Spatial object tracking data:
···
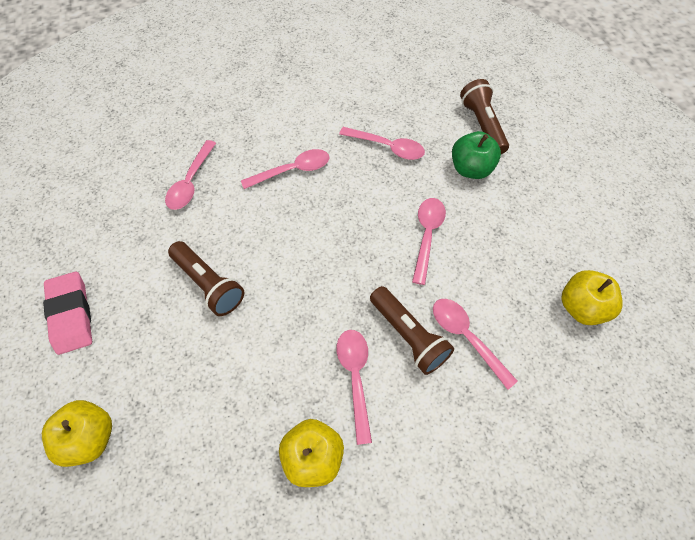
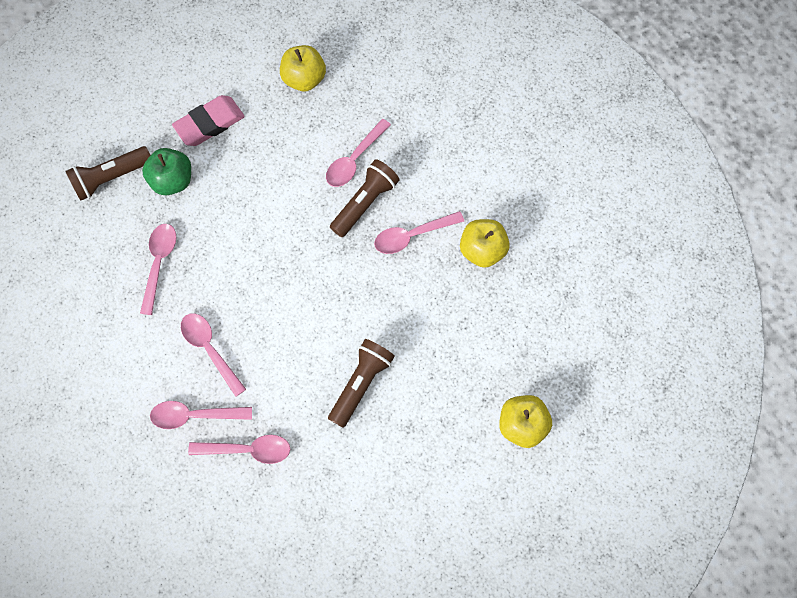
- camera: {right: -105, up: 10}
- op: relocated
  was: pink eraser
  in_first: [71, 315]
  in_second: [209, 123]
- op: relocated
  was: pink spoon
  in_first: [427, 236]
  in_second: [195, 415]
···
▶ [INSTRUCTIONS FOR THE TASK]:
Leaving every picture out, output the data exactly as it stands.

▶ [EXERCISE SOLUTION]:
- camera: {right: -105, up: 10}
- op: relocated
  was: pink eraser
  in_first: [71, 315]
  in_second: [209, 123]
- op: relocated
  was: pink spoon
  in_first: [427, 236]
  in_second: [195, 415]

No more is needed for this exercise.